● Assigned task:
Show every line of the data that contains the string "cyan".

(Excerpted records begins)

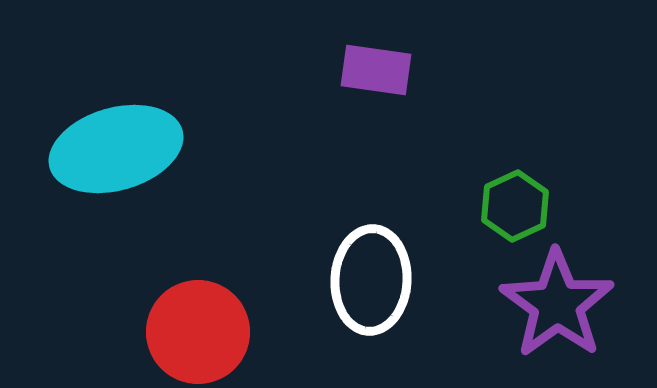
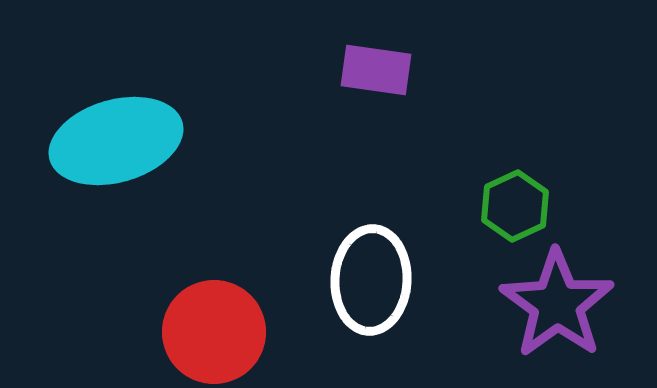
cyan ellipse: moved 8 px up
red circle: moved 16 px right
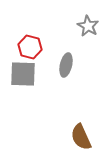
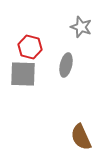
gray star: moved 7 px left, 1 px down; rotated 10 degrees counterclockwise
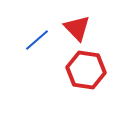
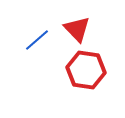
red triangle: moved 1 px down
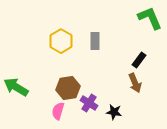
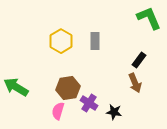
green L-shape: moved 1 px left
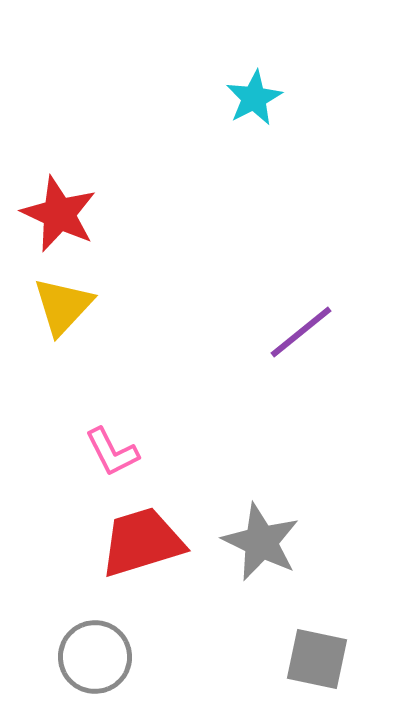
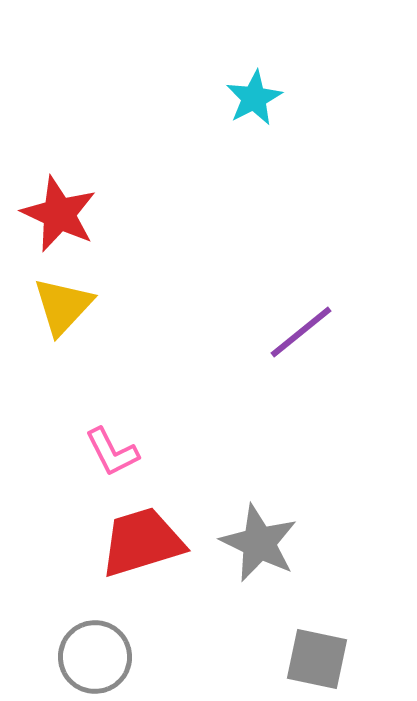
gray star: moved 2 px left, 1 px down
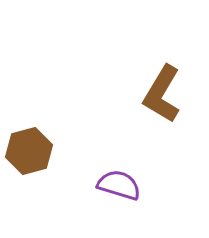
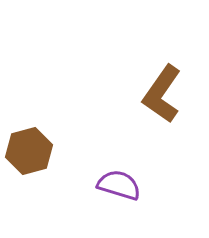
brown L-shape: rotated 4 degrees clockwise
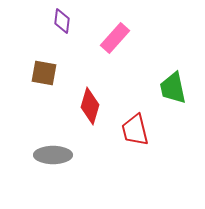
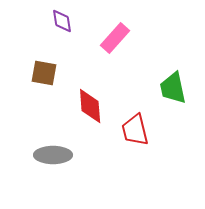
purple diamond: rotated 15 degrees counterclockwise
red diamond: rotated 21 degrees counterclockwise
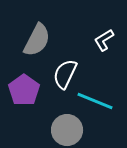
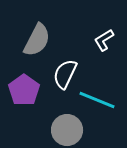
cyan line: moved 2 px right, 1 px up
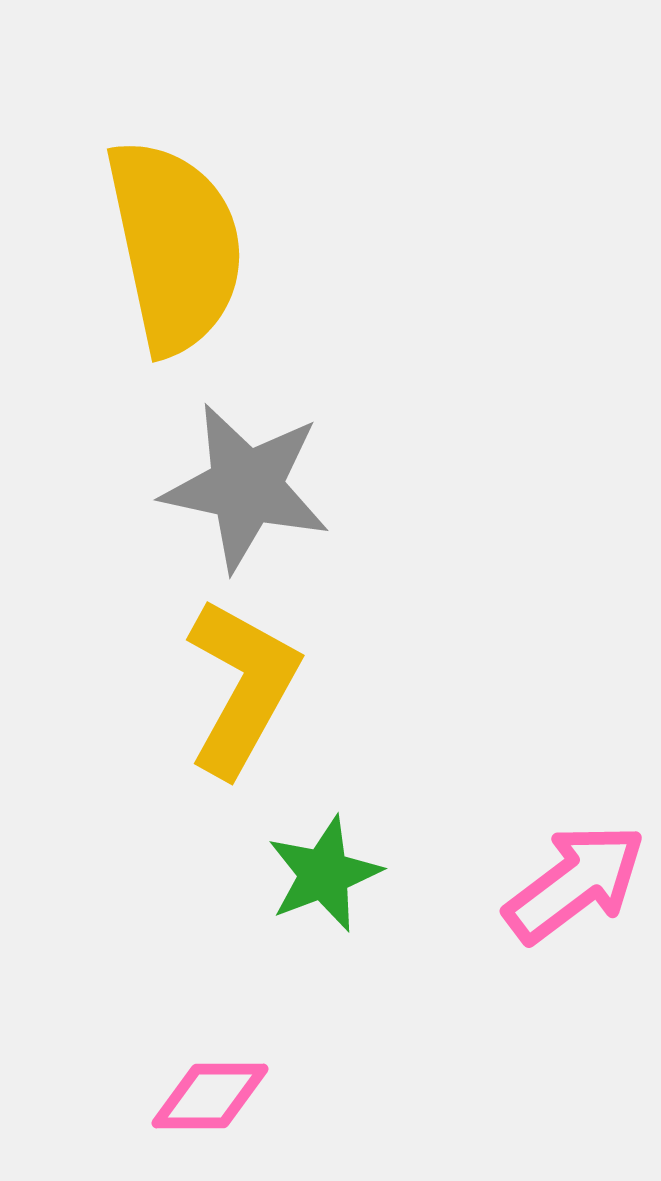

(Excerpted records ends)

● Solved exercise:
cyan ellipse: moved 8 px up
cyan line: moved 2 px right, 1 px up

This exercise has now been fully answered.